THE INPUT:
____

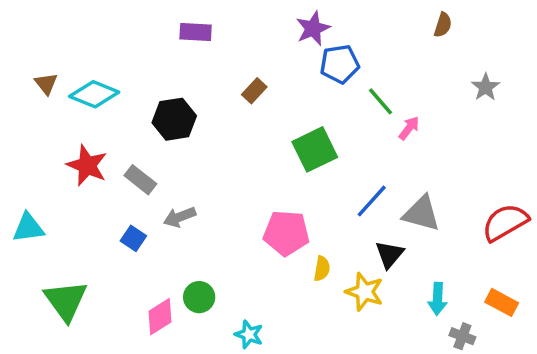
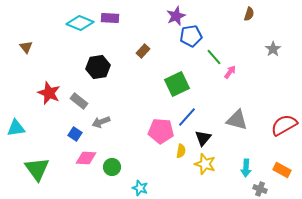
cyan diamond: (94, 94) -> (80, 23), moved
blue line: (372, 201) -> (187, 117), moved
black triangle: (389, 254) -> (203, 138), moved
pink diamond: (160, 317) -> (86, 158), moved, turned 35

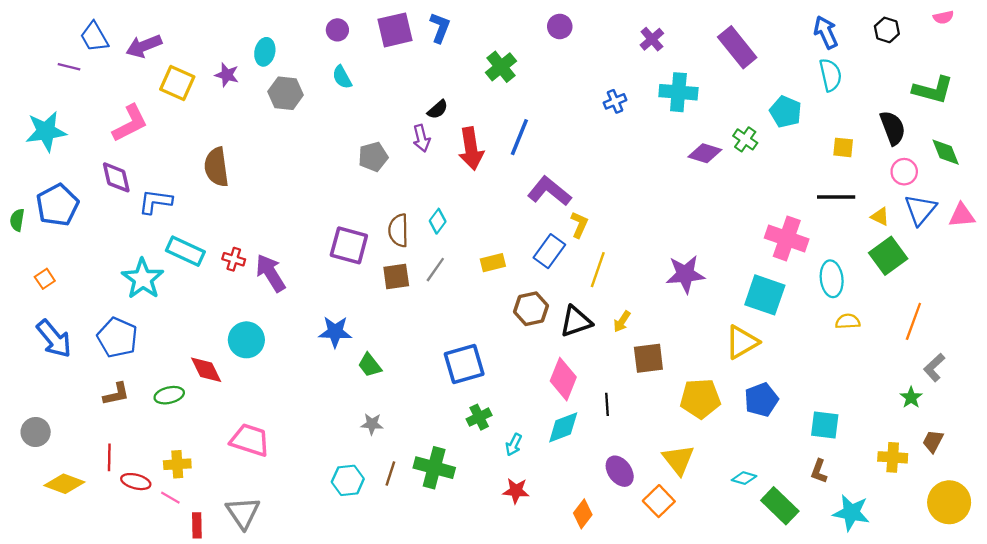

____

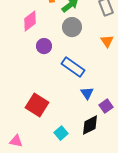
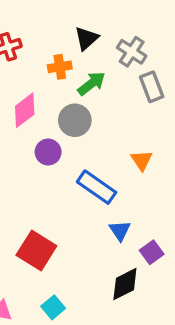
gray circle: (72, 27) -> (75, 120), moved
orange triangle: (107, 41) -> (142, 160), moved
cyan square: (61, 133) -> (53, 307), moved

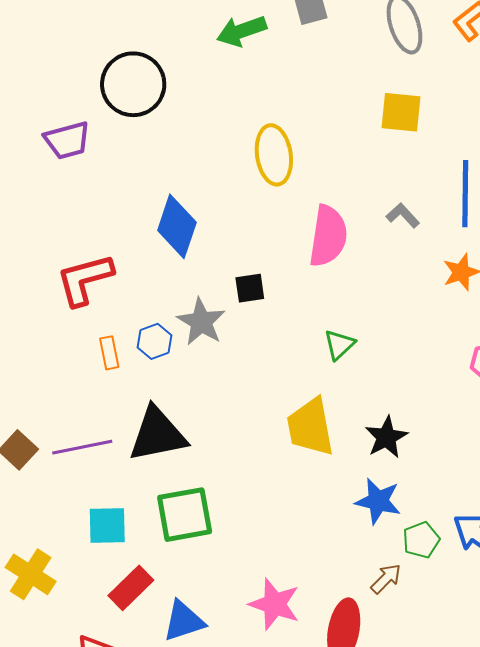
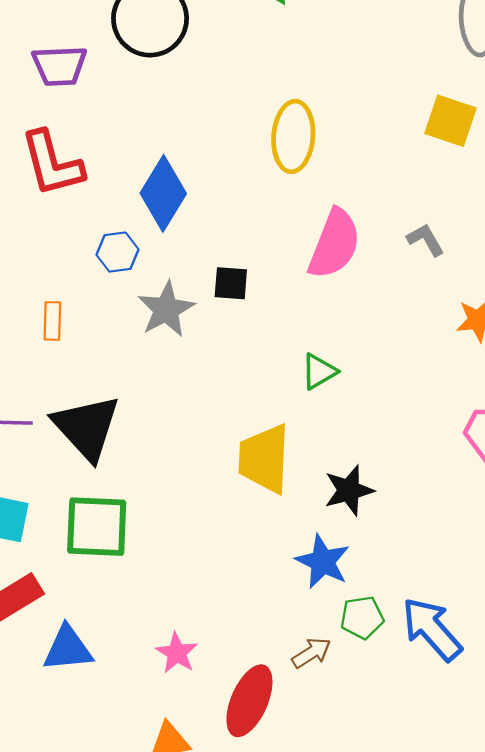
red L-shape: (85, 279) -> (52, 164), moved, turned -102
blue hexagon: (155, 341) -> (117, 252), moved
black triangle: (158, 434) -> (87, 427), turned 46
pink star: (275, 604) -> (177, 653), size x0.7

____

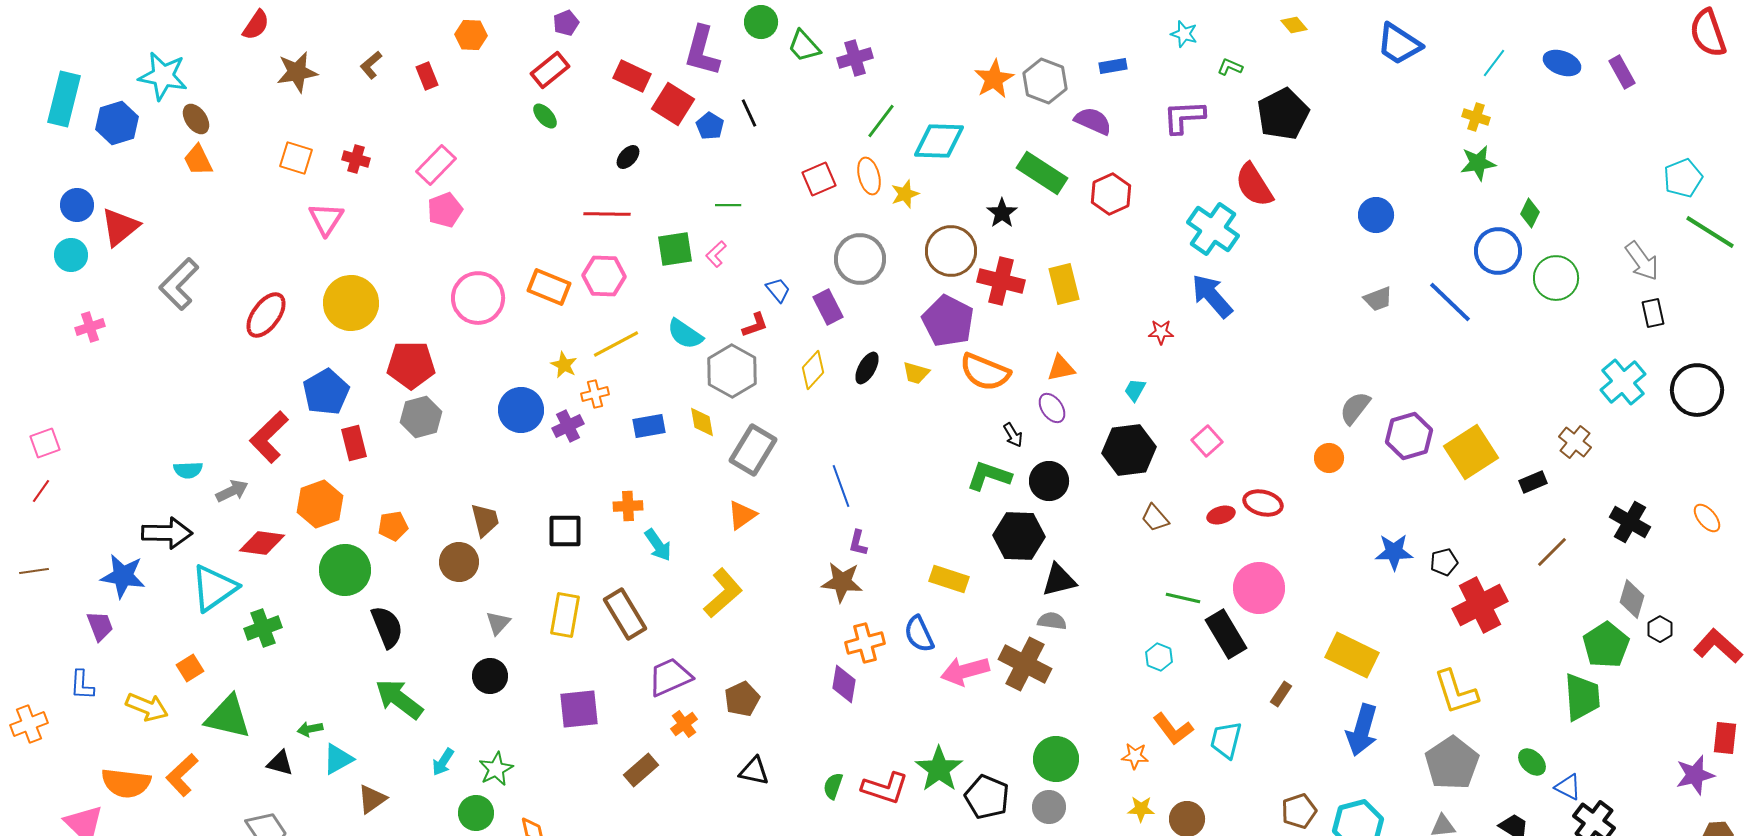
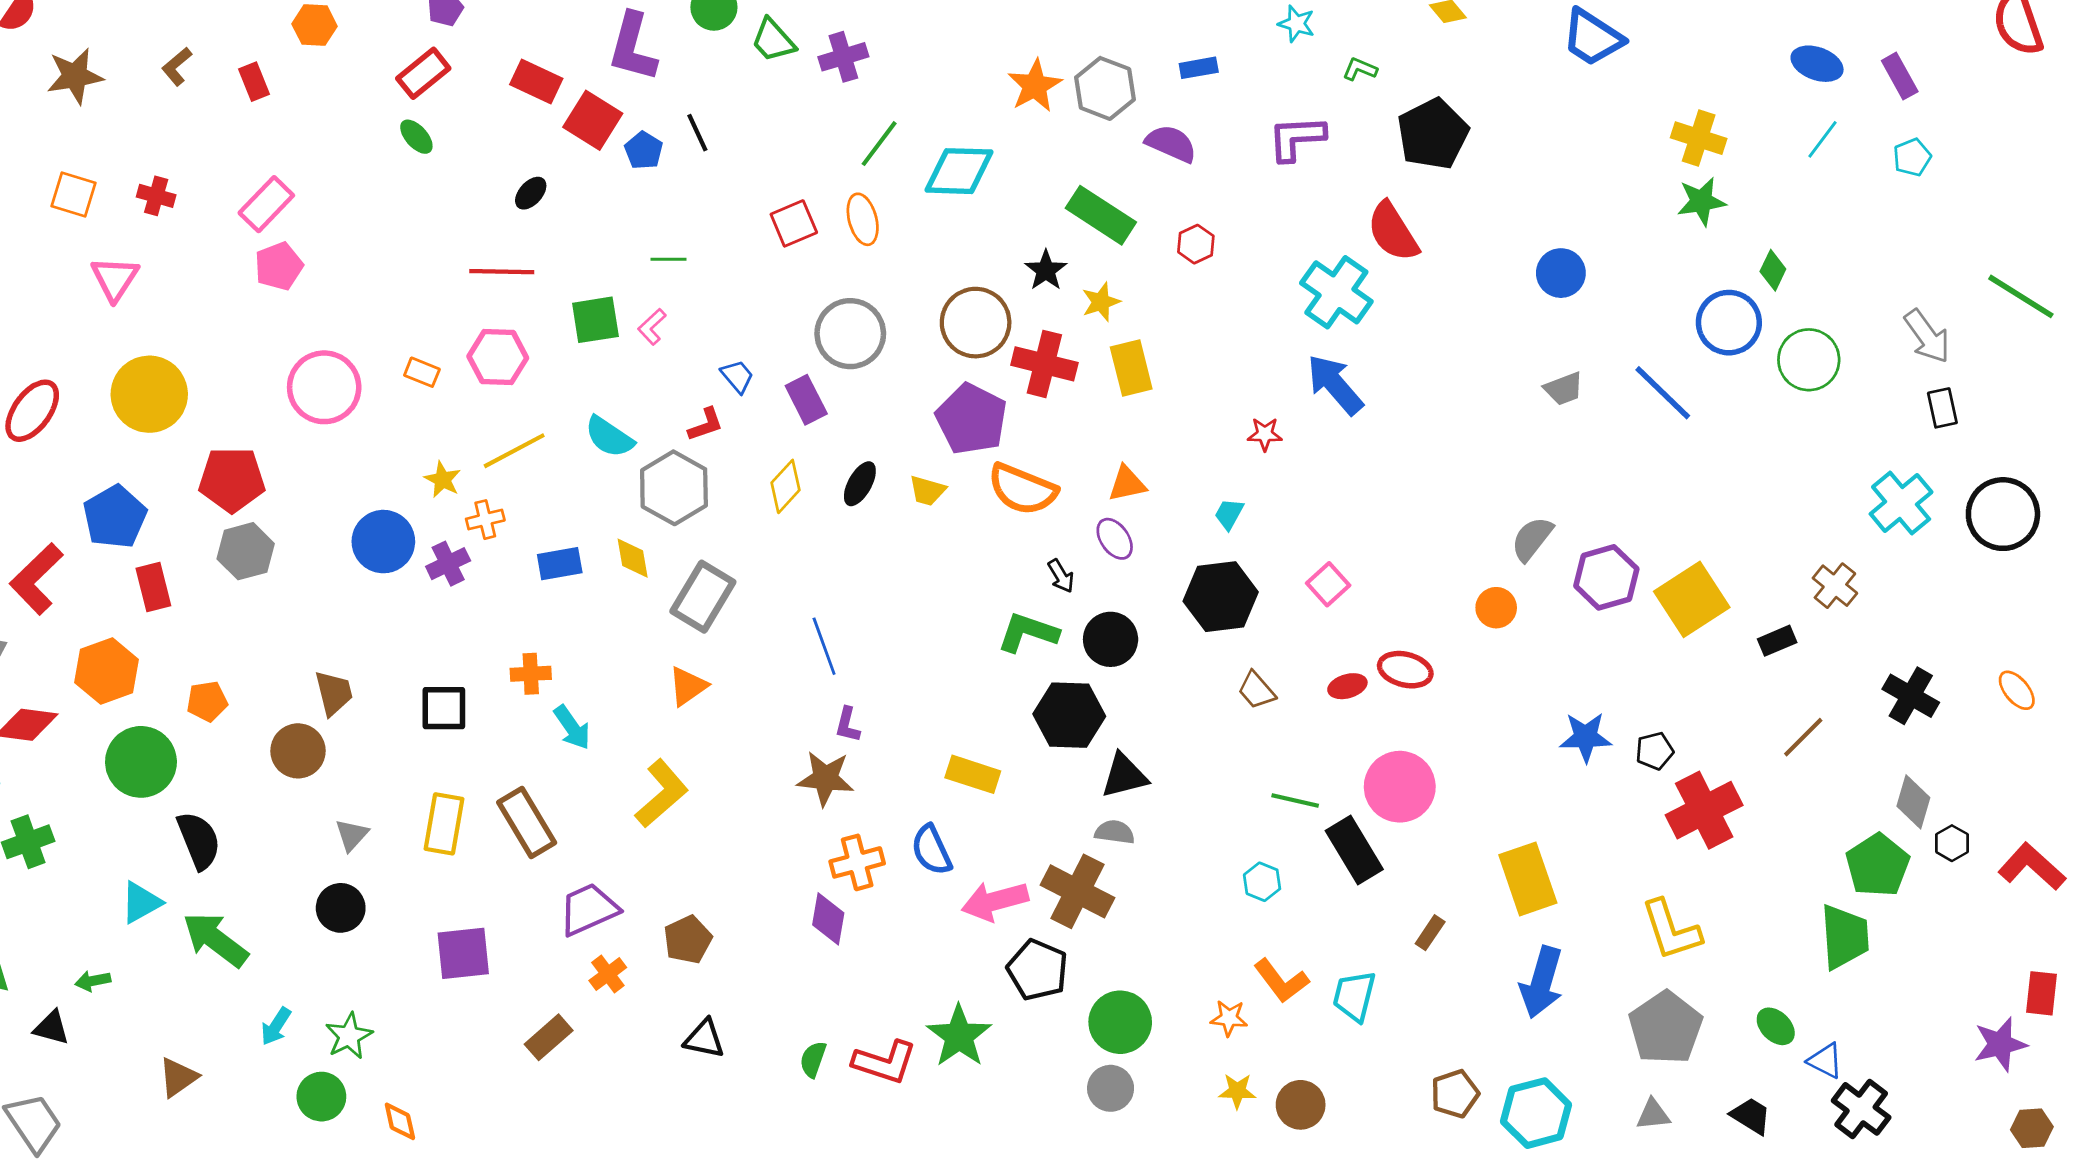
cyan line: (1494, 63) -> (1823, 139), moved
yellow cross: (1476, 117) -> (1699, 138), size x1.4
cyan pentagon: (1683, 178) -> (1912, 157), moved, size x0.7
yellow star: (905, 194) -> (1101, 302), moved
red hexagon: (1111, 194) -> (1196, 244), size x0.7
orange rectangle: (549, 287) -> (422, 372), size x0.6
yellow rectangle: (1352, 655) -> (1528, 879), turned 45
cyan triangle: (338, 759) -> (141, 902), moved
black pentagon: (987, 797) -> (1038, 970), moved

____

Your answer should be the lines above from the one containing "yellow cross: (1476, 117)" through the one containing "black pentagon: (987, 797)", copied exactly and with both ends kept.

RESPONSE TO THE TASK:
yellow cross: (1476, 117) -> (1699, 138), size x1.4
cyan pentagon: (1683, 178) -> (1912, 157), moved, size x0.7
yellow star: (905, 194) -> (1101, 302), moved
red hexagon: (1111, 194) -> (1196, 244), size x0.7
orange rectangle: (549, 287) -> (422, 372), size x0.6
yellow rectangle: (1352, 655) -> (1528, 879), turned 45
cyan triangle: (338, 759) -> (141, 902), moved
black pentagon: (987, 797) -> (1038, 970), moved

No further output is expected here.